- **DATA EXTRACT**:
------------

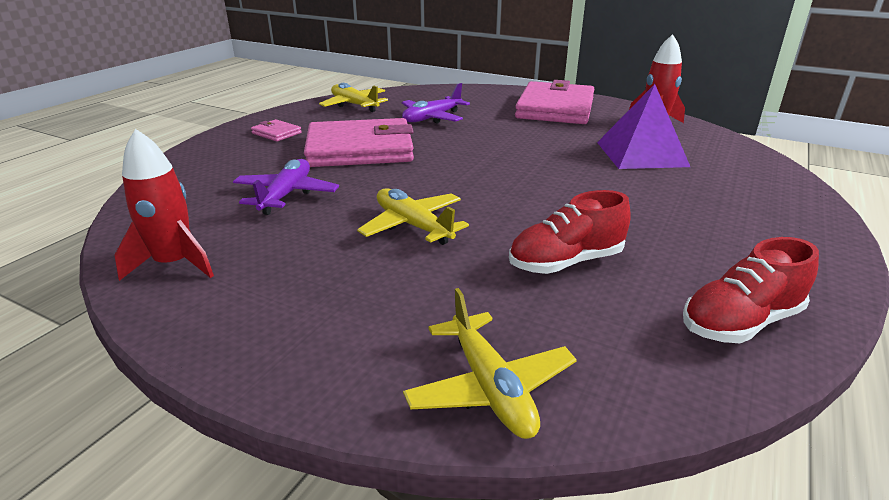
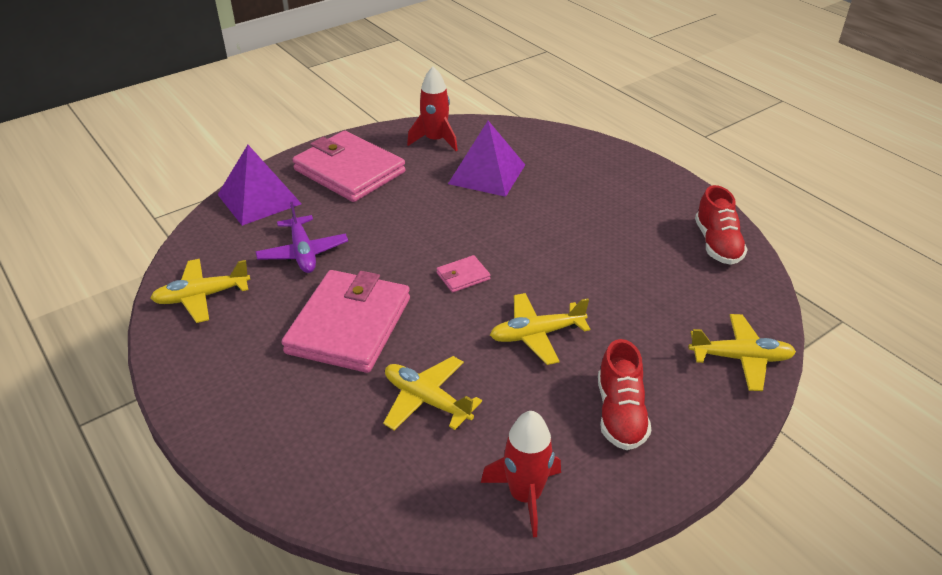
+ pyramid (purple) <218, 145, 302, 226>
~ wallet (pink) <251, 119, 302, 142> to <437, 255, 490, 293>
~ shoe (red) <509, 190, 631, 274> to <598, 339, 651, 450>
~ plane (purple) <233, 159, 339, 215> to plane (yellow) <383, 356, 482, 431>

------------

- **WHAT THIS TASK INVOLVES**:
Scan the material above for the string "purple", returning each line that contains it.

- **TASK ANSWER**:
+ pyramid (purple) <218, 145, 302, 226>
~ plane (purple) <233, 159, 339, 215> to plane (yellow) <383, 356, 482, 431>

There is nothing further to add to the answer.